-- PROBLEM TO SOLVE --
Using the records below, copy out exactly the line that contains "turquoise teddy bear: 1 -> 0" and every line that follows it, up to and including the last, and no others.

-- SUPPLIED ENTRIES --

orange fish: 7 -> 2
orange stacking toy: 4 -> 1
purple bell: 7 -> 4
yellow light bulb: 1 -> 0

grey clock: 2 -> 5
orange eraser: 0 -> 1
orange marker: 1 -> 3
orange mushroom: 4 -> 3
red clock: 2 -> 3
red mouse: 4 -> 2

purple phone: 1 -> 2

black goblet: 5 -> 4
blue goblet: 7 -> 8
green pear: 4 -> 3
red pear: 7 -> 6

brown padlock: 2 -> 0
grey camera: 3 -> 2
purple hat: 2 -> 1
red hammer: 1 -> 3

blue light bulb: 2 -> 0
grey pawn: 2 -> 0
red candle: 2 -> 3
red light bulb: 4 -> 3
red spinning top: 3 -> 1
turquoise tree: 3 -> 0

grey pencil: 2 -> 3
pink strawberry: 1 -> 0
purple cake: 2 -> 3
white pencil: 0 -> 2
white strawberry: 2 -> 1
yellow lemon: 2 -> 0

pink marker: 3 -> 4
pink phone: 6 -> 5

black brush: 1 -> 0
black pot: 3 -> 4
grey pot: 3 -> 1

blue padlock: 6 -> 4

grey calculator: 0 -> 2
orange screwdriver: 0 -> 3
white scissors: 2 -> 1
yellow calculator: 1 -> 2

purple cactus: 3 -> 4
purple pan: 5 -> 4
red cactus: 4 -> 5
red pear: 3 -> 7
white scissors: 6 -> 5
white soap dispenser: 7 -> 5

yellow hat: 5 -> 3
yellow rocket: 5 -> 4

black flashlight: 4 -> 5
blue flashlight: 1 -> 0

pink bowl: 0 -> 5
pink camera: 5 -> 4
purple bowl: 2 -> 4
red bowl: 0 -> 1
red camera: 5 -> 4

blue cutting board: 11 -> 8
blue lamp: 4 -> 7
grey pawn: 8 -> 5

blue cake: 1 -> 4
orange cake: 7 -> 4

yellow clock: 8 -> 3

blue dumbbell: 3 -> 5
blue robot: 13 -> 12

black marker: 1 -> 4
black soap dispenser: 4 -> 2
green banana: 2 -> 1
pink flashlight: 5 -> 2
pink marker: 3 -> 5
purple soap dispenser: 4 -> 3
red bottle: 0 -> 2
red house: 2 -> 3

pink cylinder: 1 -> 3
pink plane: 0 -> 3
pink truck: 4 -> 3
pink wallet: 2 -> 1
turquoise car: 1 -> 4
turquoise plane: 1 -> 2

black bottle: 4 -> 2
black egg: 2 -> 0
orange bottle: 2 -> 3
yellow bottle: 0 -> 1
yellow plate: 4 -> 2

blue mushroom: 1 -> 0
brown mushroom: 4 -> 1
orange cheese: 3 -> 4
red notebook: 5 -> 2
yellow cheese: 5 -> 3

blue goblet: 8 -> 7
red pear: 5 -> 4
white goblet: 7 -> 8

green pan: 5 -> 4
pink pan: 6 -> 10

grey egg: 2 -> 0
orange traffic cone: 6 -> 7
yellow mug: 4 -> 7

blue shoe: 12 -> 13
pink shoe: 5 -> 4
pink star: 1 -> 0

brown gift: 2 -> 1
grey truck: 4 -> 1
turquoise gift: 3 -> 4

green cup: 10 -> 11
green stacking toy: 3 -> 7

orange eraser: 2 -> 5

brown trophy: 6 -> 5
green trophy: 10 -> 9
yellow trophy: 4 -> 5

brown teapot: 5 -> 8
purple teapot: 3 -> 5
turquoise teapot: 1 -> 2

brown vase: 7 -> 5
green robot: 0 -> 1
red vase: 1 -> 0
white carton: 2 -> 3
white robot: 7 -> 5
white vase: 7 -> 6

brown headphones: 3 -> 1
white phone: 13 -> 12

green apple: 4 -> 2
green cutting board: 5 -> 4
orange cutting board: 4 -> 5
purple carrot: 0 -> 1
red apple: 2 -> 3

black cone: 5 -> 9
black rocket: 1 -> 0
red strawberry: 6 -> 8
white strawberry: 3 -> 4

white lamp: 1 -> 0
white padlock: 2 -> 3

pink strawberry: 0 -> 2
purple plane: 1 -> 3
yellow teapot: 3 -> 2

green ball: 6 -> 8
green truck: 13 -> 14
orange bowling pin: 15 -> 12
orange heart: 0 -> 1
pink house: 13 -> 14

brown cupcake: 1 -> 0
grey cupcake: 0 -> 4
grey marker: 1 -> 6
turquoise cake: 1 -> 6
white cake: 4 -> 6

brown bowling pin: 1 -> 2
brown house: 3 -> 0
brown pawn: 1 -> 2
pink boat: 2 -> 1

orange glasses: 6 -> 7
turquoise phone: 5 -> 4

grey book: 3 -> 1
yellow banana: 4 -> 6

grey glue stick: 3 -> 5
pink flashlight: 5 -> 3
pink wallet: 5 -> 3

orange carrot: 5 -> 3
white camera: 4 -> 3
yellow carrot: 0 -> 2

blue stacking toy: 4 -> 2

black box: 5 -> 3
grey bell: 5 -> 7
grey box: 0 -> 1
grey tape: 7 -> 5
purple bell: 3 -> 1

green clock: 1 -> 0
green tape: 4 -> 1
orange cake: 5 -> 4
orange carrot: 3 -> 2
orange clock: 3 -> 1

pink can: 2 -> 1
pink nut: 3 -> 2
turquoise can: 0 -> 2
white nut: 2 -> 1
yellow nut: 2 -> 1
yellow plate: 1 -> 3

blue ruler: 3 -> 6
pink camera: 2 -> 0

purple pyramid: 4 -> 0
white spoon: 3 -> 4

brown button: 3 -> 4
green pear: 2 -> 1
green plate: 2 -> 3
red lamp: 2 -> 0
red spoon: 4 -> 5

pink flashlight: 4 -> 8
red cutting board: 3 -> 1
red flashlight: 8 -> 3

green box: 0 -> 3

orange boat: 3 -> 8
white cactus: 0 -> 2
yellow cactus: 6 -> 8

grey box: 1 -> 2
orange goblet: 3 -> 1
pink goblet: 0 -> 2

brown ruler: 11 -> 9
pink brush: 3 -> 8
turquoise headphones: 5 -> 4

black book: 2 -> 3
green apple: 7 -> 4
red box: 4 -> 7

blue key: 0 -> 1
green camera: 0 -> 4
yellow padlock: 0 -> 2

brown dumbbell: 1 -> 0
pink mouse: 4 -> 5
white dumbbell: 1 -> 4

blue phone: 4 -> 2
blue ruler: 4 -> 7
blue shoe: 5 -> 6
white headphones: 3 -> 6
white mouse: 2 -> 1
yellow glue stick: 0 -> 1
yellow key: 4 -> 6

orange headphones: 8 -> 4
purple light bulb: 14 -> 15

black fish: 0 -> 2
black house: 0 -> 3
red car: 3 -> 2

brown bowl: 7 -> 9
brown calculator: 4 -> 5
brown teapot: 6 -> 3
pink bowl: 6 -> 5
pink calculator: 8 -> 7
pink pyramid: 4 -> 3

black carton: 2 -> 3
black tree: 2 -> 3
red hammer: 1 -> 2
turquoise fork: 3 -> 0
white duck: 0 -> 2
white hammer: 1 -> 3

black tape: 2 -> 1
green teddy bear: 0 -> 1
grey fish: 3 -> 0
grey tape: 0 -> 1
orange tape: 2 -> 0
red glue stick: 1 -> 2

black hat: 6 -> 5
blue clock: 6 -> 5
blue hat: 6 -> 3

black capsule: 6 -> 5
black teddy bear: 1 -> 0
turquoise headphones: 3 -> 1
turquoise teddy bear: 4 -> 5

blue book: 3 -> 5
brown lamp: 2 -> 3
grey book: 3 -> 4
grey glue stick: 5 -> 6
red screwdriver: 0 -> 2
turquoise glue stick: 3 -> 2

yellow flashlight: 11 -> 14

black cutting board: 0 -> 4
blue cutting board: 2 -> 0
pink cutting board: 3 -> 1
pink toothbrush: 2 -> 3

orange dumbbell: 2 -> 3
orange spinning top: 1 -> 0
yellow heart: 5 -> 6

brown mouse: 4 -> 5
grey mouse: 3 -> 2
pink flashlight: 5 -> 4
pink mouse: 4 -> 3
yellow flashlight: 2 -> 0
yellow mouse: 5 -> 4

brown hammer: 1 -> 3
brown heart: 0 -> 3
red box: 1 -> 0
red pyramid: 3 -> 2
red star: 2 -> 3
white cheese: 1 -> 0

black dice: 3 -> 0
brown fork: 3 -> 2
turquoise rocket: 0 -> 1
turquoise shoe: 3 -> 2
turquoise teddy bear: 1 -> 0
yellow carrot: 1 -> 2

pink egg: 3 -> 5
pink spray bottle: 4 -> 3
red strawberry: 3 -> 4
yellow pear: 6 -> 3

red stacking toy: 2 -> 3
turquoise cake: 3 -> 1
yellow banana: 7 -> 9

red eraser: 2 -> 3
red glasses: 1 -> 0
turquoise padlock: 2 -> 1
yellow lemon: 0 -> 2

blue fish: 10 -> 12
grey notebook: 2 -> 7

-- SOLUTION TO THE PROBLEM --
turquoise teddy bear: 1 -> 0
yellow carrot: 1 -> 2

pink egg: 3 -> 5
pink spray bottle: 4 -> 3
red strawberry: 3 -> 4
yellow pear: 6 -> 3

red stacking toy: 2 -> 3
turquoise cake: 3 -> 1
yellow banana: 7 -> 9

red eraser: 2 -> 3
red glasses: 1 -> 0
turquoise padlock: 2 -> 1
yellow lemon: 0 -> 2

blue fish: 10 -> 12
grey notebook: 2 -> 7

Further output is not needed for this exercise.